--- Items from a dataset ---
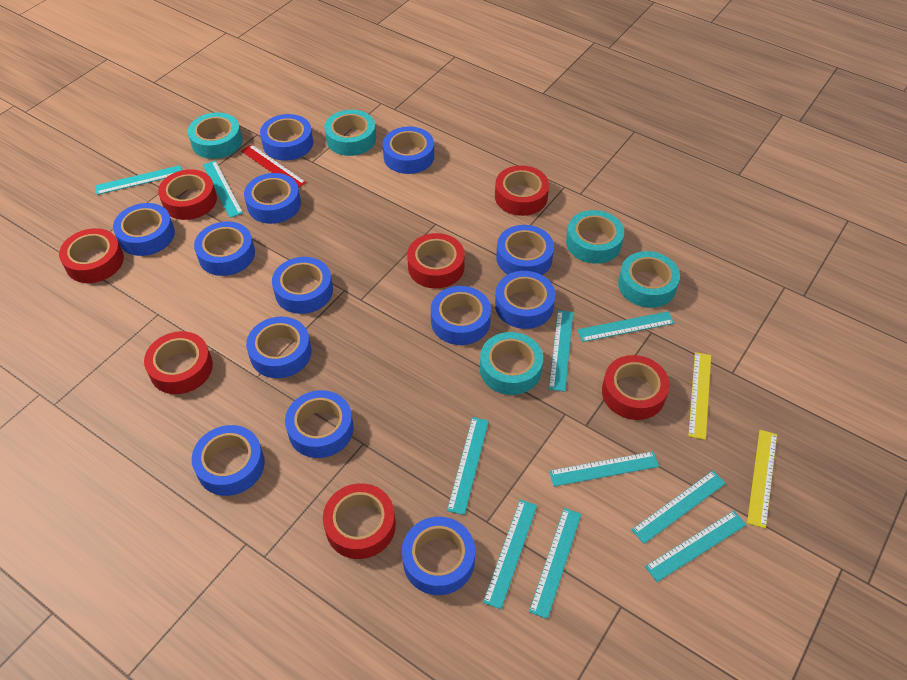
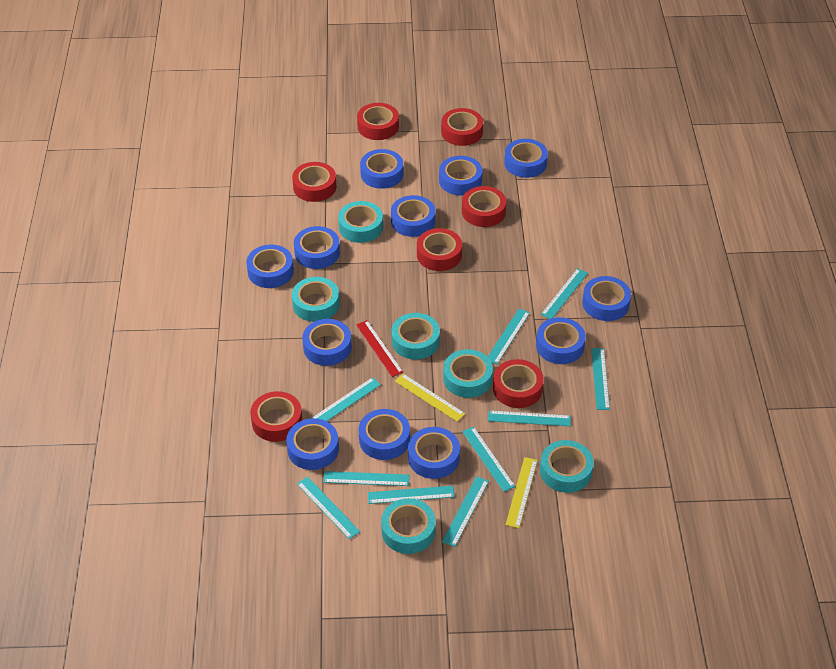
blue tape: 13 -> 12
turquoise tape: 5 -> 6

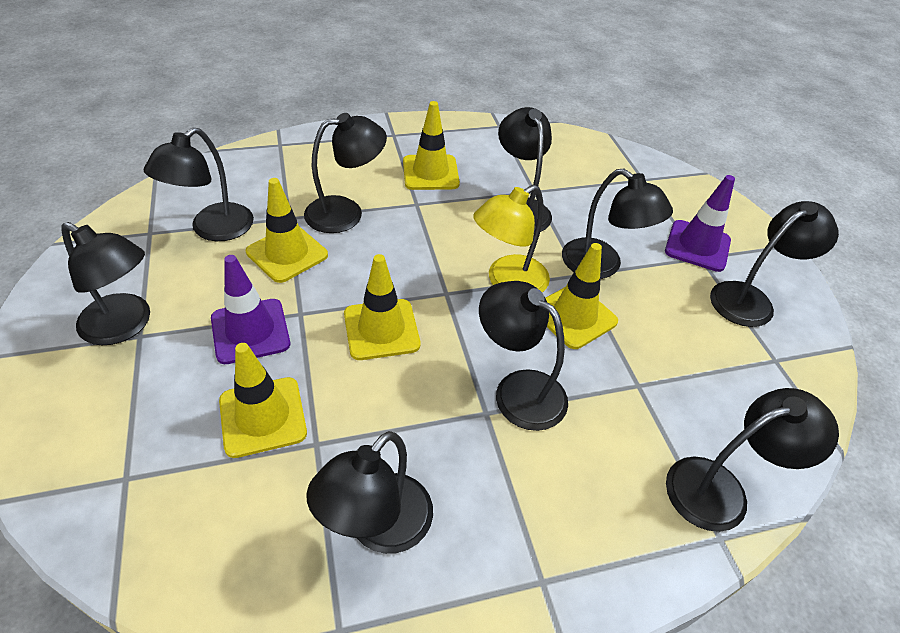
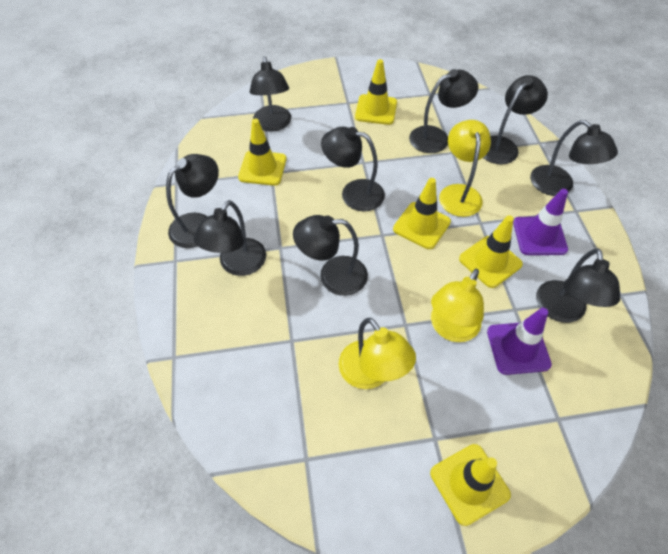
yellow lamp: 1 -> 3

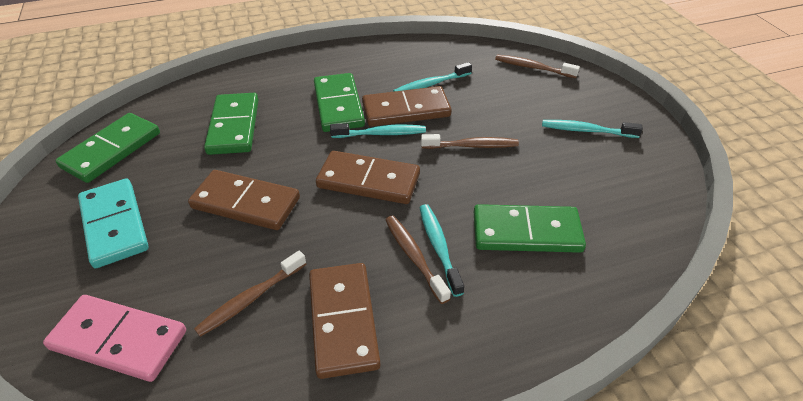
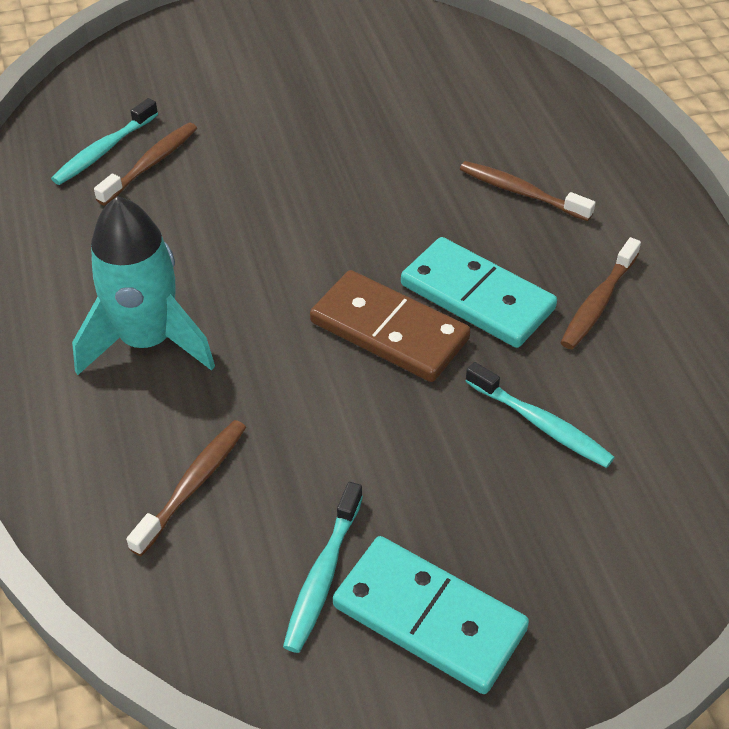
brown domino: 4 -> 1
green domino: 4 -> 0
pink domino: 1 -> 0
turquoise domino: 1 -> 2
turquoise rocket: 0 -> 1
turquoise toothbrush: 4 -> 3

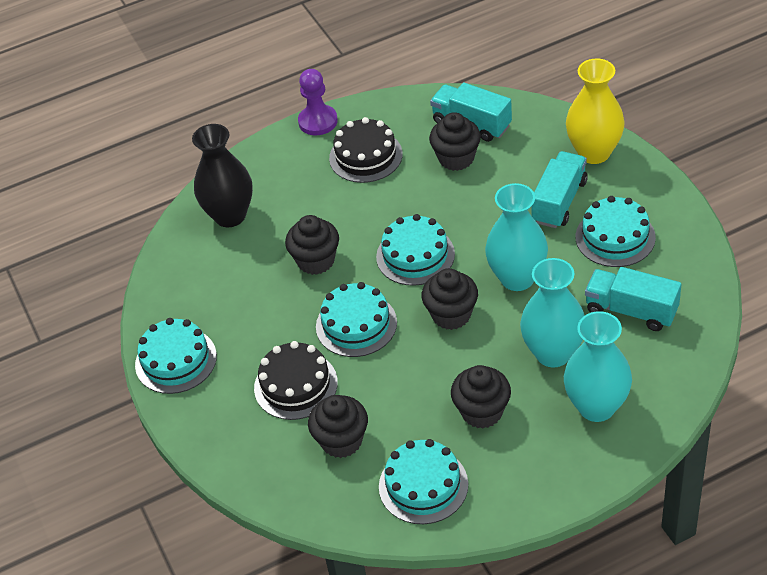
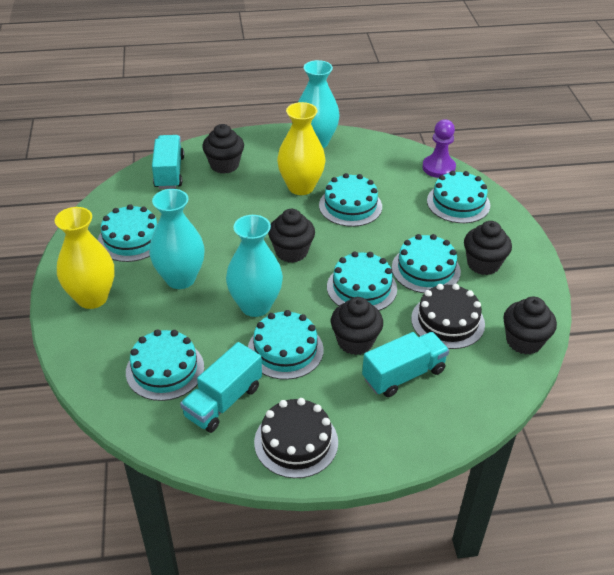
black vase: 1 -> 0
turquoise cake: 5 -> 7
yellow vase: 1 -> 2

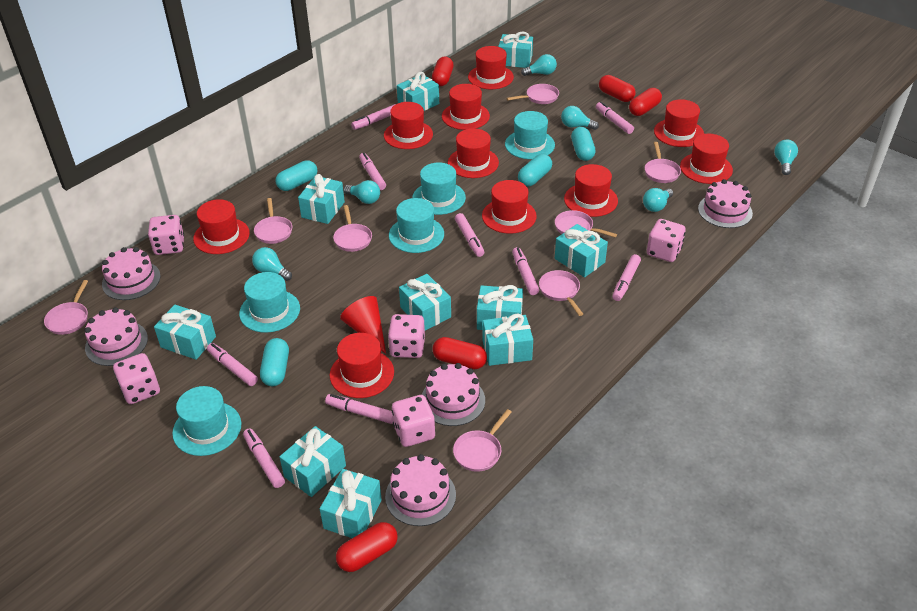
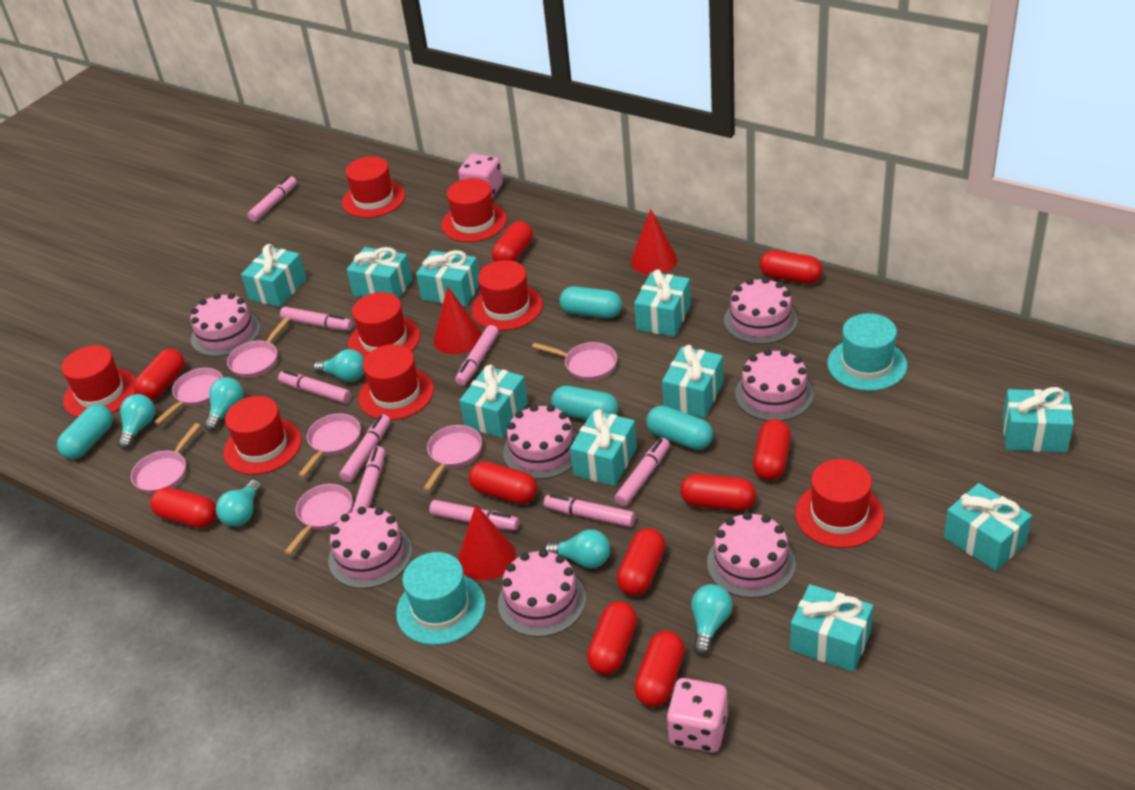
pink cake: 5 -> 7
pink dice: 5 -> 2
pink pan: 8 -> 7
red capsule: 5 -> 10
red cone: 1 -> 3
red hat: 10 -> 8
turquoise hat: 5 -> 2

--- Task directions ---
Omit the pictures, and please restate word for word the lines running from the line with "turquoise cake: 5 -> 7" to the end of the entries.

--- Written solution ---
turquoise cake: 5 -> 7
yellow vase: 1 -> 2

pink cake: 5 -> 7
pink dice: 5 -> 2
pink pan: 8 -> 7
red capsule: 5 -> 10
red cone: 1 -> 3
red hat: 10 -> 8
turquoise hat: 5 -> 2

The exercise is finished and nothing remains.